EXTRACTED ENTRIES:
========
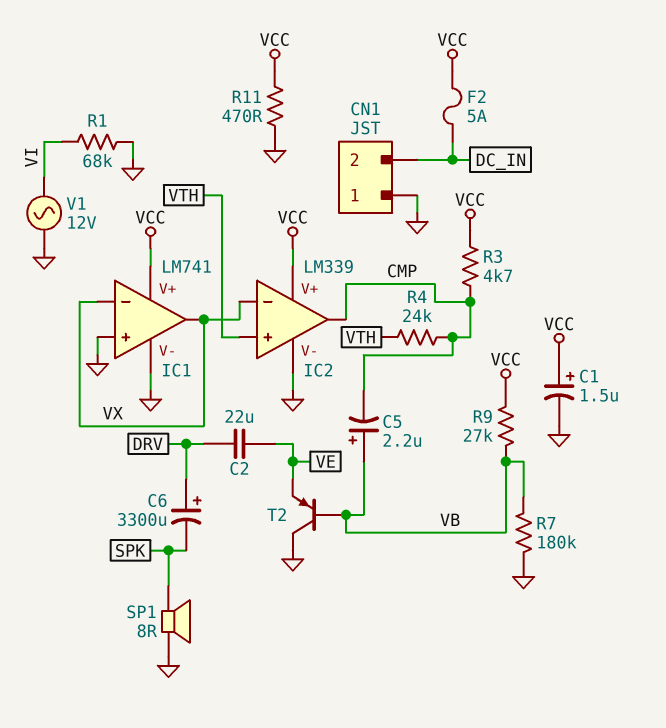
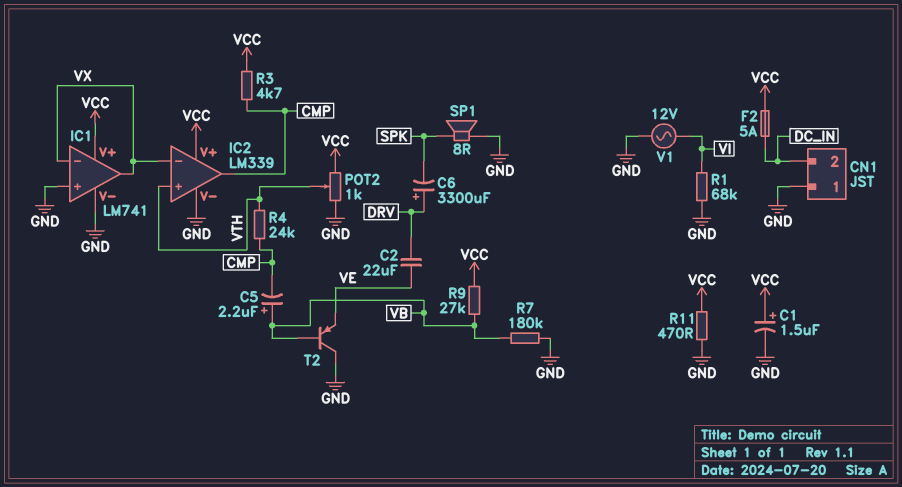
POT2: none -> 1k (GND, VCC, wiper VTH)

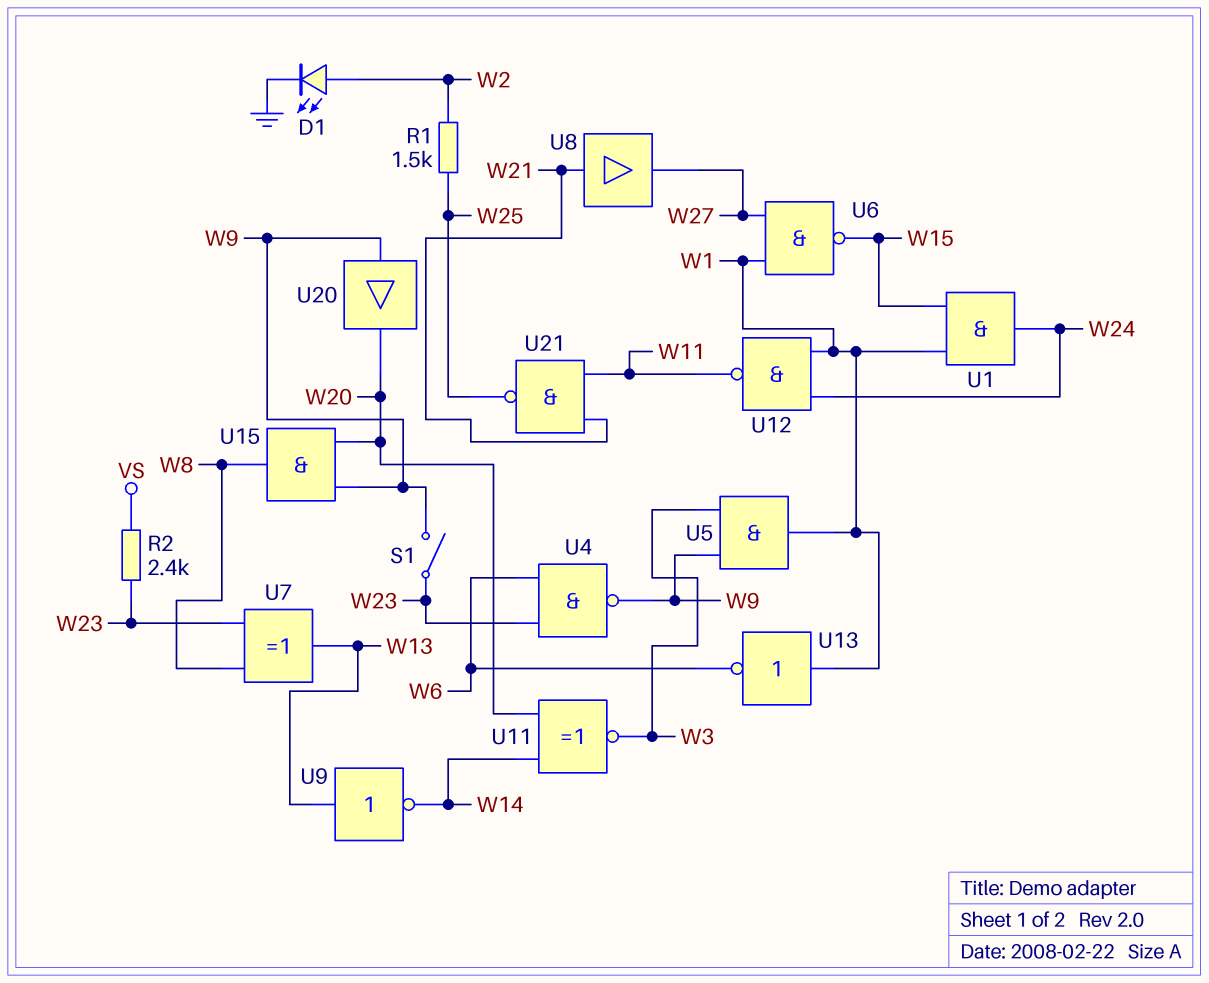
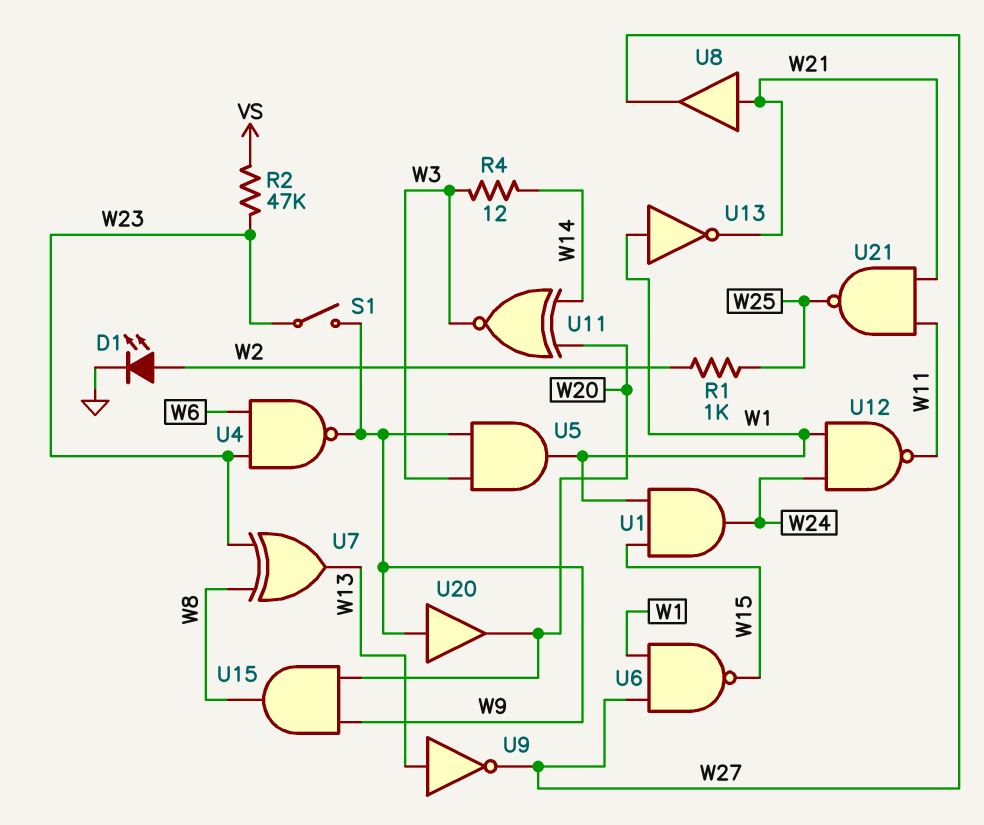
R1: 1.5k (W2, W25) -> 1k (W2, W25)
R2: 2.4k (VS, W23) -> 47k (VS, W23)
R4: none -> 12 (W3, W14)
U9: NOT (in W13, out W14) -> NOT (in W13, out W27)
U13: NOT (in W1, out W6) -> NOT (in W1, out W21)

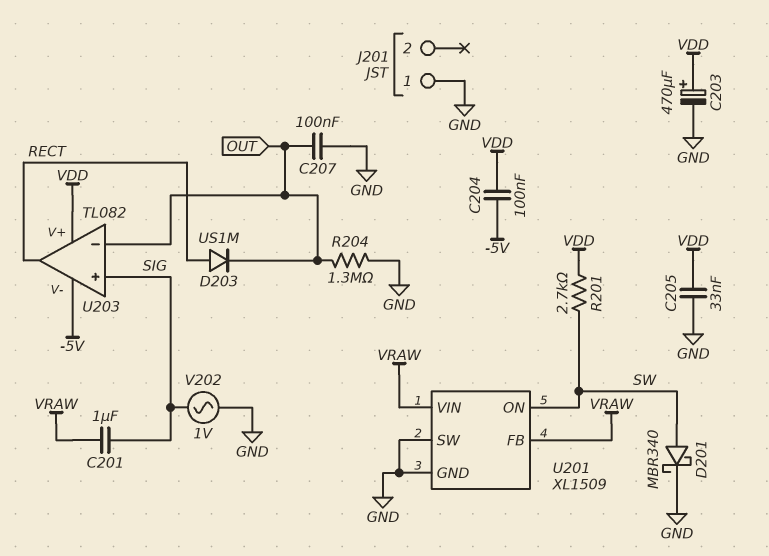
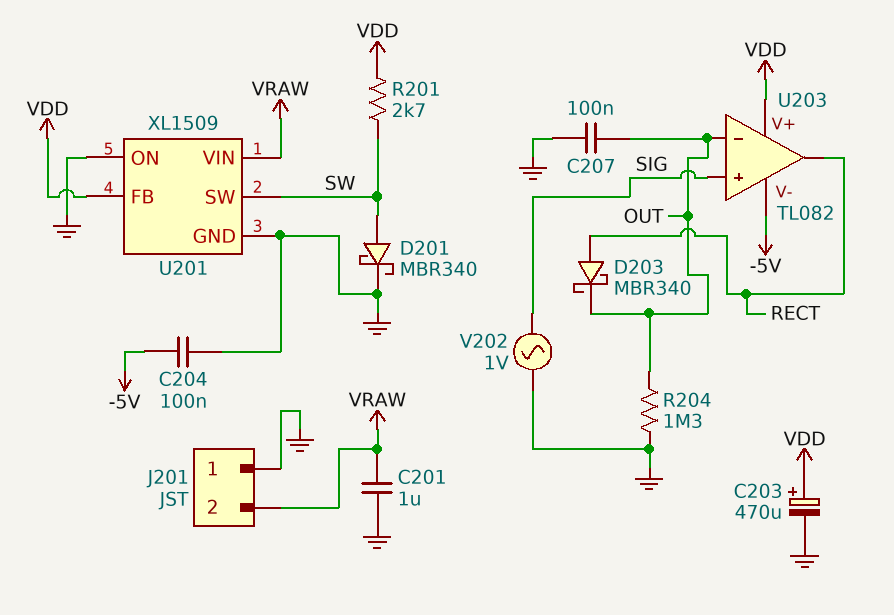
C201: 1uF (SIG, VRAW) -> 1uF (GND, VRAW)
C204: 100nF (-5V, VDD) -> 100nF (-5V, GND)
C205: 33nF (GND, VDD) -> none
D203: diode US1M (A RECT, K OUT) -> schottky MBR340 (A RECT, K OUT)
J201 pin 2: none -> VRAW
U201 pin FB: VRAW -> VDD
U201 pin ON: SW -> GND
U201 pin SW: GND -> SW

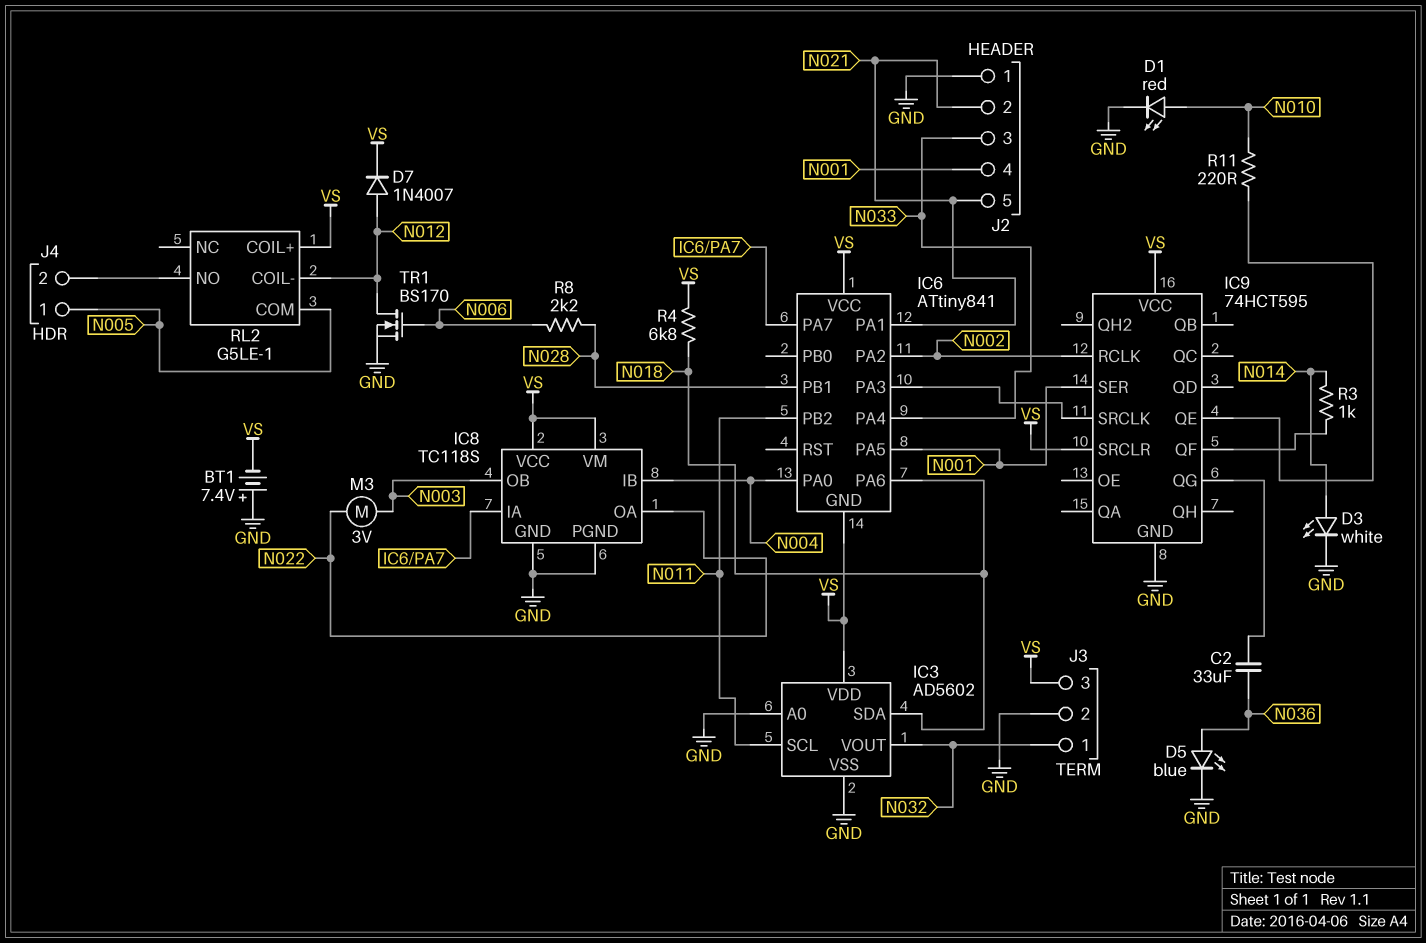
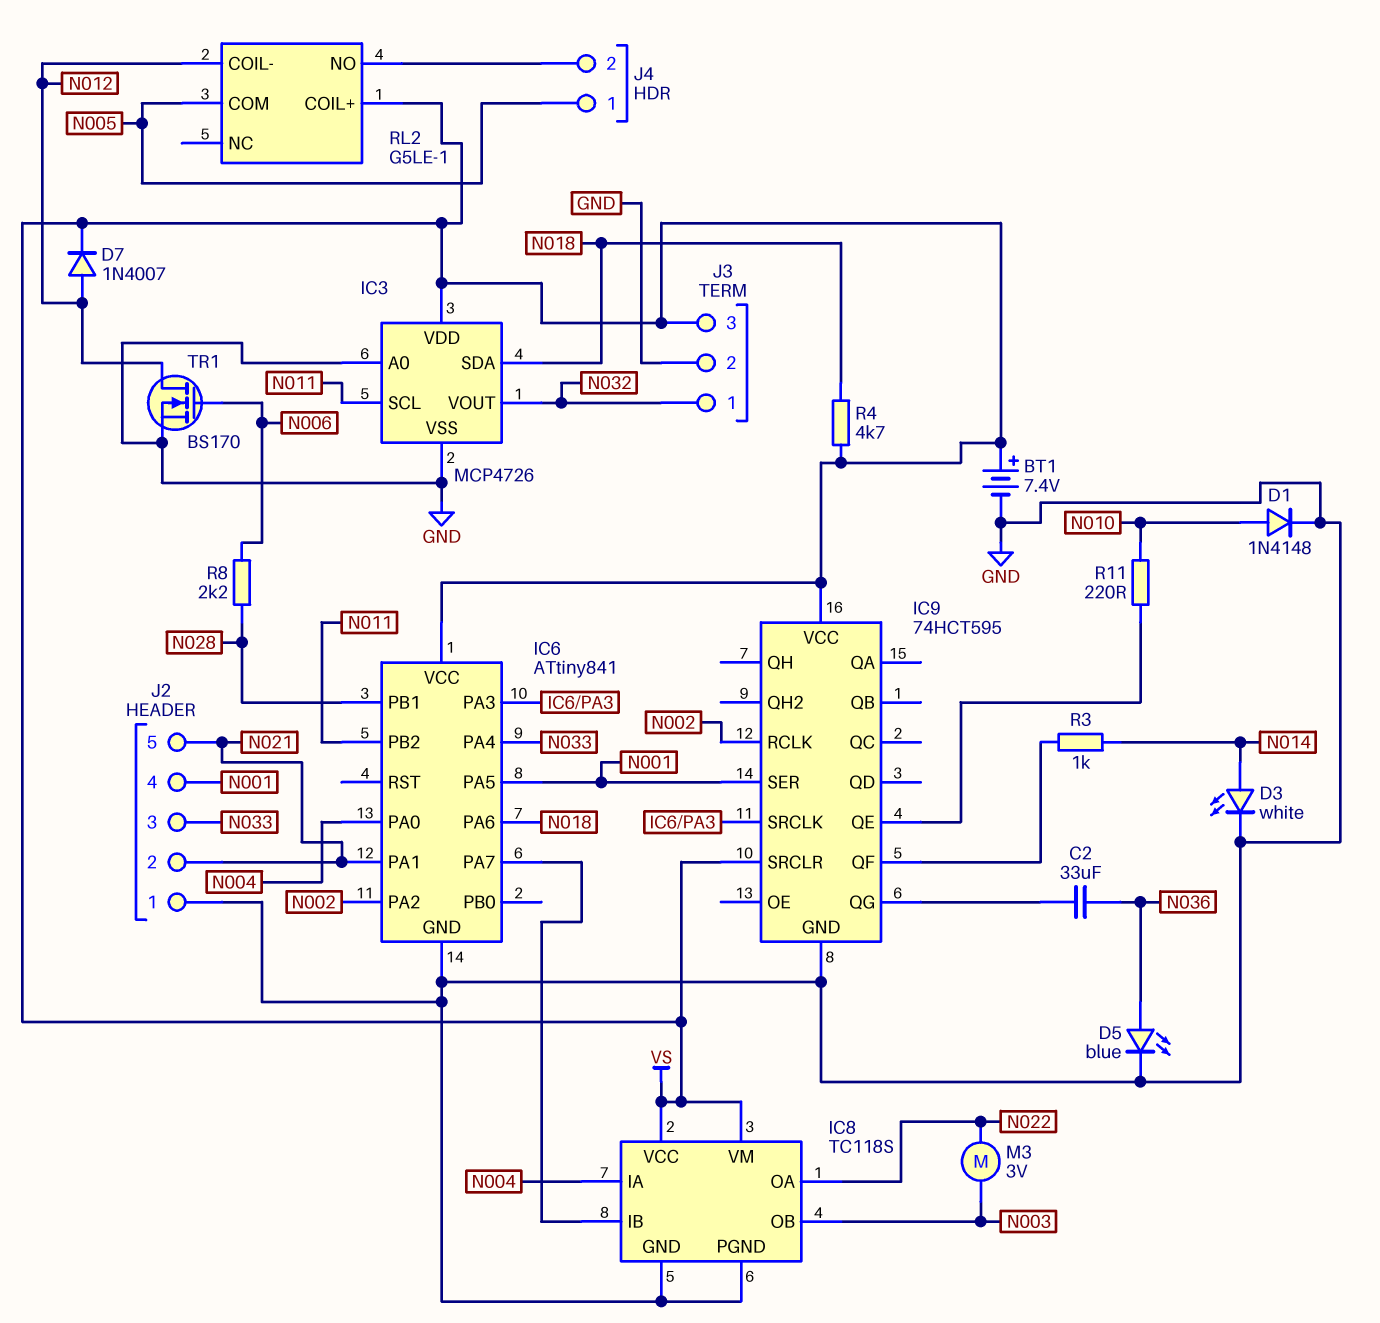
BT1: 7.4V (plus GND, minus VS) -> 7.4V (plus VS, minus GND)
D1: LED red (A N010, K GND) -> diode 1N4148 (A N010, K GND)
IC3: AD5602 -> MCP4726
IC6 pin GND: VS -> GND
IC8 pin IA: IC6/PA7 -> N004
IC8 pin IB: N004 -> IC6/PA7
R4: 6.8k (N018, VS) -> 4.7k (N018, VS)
========
TASK DETAILS:
Match on "VRAW" and report each line of the data above that has it.

TASK SOLUTION:
C201: 1uF (SIG, VRAW) -> 1uF (GND, VRAW)
J201 pin 2: none -> VRAW
U201 pin FB: VRAW -> VDD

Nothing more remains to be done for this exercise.